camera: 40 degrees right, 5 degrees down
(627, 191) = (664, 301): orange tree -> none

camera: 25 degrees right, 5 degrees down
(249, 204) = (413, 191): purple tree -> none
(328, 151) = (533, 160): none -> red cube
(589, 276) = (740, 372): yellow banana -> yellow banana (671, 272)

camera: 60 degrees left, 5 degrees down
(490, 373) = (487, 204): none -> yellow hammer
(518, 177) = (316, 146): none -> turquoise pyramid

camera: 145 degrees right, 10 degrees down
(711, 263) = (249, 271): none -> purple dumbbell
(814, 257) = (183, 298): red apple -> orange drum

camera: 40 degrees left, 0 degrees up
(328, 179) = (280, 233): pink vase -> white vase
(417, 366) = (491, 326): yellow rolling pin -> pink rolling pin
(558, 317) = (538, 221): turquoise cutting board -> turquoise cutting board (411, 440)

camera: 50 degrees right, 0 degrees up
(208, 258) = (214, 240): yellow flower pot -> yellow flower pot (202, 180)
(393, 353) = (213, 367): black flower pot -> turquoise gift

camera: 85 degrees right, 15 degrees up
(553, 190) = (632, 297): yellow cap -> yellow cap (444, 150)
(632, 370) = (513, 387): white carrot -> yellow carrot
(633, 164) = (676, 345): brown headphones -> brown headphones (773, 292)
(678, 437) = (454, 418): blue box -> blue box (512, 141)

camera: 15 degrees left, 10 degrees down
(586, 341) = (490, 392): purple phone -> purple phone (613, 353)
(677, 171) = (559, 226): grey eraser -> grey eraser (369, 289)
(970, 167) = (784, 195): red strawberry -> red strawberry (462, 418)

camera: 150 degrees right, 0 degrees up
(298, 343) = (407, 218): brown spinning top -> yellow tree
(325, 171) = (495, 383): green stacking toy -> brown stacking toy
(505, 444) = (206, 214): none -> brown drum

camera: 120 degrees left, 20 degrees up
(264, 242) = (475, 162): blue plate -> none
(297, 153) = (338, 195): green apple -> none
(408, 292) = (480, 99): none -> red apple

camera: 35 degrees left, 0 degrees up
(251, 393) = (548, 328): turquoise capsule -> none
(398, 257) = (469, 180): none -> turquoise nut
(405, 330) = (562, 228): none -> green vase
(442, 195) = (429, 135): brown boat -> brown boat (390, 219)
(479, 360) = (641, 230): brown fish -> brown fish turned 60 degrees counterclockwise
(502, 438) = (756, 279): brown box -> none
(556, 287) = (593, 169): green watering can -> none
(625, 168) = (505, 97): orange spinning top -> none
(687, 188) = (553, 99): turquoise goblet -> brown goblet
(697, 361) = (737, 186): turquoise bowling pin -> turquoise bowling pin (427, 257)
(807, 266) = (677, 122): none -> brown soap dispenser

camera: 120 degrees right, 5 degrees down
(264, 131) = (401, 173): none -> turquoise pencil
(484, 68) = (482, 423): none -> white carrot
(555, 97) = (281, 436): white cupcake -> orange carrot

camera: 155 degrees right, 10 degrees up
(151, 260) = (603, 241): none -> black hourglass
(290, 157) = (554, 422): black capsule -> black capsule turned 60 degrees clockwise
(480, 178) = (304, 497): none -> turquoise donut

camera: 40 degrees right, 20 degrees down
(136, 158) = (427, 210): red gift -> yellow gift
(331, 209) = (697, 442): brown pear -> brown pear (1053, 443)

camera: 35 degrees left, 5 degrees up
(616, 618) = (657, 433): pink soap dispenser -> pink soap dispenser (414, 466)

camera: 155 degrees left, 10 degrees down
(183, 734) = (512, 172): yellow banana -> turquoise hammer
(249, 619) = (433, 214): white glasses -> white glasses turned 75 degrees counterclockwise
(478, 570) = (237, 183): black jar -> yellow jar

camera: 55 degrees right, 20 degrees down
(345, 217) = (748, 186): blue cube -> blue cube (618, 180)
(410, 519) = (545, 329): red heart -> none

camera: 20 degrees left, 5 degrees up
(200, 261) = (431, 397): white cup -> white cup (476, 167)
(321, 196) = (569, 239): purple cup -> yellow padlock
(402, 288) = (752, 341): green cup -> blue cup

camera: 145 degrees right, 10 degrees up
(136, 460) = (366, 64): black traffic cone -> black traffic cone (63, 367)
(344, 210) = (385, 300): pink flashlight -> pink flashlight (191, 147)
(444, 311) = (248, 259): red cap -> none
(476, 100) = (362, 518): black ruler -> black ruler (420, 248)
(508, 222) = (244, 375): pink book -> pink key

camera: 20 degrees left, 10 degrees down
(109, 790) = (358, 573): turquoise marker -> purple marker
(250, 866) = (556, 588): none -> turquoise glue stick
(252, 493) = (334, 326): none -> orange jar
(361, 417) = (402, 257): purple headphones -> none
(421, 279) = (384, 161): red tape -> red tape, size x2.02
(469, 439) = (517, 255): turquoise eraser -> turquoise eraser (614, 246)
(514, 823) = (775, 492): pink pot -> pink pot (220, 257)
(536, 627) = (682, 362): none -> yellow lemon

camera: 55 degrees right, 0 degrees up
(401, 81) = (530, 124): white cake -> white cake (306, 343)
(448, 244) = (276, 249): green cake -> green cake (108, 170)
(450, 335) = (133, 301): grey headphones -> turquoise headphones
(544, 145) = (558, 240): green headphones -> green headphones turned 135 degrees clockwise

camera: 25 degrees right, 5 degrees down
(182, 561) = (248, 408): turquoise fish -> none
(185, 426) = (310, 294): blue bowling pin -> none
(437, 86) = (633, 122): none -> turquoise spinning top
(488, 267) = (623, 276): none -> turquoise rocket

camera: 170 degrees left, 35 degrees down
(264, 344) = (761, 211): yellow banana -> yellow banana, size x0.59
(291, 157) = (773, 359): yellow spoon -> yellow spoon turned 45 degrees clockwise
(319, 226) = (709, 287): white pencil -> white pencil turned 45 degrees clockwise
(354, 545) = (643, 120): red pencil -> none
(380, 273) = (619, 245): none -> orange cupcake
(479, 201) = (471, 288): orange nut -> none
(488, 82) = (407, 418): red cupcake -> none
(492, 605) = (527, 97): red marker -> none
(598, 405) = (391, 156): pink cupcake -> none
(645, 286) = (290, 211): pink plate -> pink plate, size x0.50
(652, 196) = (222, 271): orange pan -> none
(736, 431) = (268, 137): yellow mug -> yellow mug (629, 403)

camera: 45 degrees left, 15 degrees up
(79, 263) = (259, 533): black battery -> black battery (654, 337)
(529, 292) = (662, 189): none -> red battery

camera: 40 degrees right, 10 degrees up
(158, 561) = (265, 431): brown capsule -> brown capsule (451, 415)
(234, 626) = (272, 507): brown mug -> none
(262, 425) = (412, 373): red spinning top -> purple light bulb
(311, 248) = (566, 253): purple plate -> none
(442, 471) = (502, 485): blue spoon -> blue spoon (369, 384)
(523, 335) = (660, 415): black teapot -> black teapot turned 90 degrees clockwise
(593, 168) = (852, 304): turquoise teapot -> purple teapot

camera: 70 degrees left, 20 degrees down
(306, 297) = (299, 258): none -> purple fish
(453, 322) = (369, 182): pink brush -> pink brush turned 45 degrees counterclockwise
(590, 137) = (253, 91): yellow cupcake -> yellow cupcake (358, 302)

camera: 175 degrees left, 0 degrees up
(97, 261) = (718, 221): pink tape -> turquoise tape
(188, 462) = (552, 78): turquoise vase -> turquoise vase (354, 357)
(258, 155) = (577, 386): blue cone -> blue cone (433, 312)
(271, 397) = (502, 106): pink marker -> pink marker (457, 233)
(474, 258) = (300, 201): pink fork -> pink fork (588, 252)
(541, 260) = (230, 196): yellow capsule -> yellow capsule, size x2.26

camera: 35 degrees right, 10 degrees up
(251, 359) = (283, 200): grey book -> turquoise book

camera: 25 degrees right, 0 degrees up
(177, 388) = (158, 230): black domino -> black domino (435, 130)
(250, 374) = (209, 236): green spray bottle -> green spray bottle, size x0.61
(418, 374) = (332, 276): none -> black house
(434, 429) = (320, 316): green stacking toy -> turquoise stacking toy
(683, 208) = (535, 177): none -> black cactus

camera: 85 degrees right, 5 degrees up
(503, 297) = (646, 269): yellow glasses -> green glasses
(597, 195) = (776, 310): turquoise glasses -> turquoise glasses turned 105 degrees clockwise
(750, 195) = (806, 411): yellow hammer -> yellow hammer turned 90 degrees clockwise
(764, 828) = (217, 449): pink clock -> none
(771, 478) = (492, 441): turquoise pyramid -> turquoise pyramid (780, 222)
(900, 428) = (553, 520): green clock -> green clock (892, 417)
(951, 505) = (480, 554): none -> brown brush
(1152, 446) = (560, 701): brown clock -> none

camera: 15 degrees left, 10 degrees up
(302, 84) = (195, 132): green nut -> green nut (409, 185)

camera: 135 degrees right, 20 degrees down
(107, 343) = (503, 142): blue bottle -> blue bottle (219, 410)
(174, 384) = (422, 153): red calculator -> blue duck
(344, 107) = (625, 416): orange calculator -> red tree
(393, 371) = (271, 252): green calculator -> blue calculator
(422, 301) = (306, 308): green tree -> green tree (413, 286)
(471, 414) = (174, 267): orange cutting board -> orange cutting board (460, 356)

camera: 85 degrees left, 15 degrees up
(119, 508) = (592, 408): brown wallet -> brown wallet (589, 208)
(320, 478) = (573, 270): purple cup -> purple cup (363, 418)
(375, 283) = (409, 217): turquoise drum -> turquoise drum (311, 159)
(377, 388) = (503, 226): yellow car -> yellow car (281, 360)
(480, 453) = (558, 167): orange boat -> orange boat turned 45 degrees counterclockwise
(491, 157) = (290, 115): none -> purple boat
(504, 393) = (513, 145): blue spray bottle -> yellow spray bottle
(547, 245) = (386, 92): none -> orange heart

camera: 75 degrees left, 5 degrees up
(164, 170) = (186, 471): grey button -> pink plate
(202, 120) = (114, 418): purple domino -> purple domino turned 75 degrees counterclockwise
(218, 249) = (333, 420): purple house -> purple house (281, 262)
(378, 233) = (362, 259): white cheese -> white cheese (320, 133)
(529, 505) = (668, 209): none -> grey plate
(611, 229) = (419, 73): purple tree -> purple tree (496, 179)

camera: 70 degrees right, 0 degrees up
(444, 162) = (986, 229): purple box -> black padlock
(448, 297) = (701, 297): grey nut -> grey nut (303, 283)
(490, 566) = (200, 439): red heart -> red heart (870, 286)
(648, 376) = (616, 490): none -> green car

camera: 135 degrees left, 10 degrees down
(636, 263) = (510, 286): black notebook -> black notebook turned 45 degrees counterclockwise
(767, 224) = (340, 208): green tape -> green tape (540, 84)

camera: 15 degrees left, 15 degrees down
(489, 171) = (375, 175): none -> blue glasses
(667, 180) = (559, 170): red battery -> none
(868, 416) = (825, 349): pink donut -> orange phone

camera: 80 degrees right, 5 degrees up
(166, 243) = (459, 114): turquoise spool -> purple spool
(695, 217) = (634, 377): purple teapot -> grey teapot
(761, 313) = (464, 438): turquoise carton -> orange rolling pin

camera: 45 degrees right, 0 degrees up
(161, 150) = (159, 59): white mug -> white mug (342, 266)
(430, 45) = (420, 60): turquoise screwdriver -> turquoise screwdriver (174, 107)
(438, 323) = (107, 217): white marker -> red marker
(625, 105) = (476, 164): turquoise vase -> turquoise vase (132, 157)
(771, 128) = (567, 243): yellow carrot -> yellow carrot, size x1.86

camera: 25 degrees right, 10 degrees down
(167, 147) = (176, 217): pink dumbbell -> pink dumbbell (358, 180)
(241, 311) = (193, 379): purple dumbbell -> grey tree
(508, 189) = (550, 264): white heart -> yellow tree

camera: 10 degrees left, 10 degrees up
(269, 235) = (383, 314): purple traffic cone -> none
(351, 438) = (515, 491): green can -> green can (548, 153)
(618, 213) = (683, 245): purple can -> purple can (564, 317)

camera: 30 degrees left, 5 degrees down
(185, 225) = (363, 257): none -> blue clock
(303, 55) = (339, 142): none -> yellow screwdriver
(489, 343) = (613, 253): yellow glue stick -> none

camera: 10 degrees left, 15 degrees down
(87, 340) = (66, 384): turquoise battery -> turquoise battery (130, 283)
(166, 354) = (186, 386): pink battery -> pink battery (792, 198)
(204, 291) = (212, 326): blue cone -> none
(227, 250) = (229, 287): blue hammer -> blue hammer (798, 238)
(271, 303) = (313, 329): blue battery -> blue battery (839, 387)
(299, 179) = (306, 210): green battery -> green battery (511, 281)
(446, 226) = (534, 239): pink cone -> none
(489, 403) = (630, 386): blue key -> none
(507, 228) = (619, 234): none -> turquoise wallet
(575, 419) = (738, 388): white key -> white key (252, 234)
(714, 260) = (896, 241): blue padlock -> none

◇ ◇ ◇ ◇

## The problem:
Your answer must be the lines above from the one containing "camera: 85 degrees right, 15 degrees up" to the one containing "(678, 437) = (454, 418): blue", both included, restated word for word.

## Expected answer:
camera: 85 degrees right, 15 degrees up
(553, 190) = (632, 297): yellow cap -> yellow cap (444, 150)
(632, 370) = (513, 387): white carrot -> yellow carrot
(633, 164) = (676, 345): brown headphones -> brown headphones (773, 292)
(678, 437) = (454, 418): blue box -> blue box (512, 141)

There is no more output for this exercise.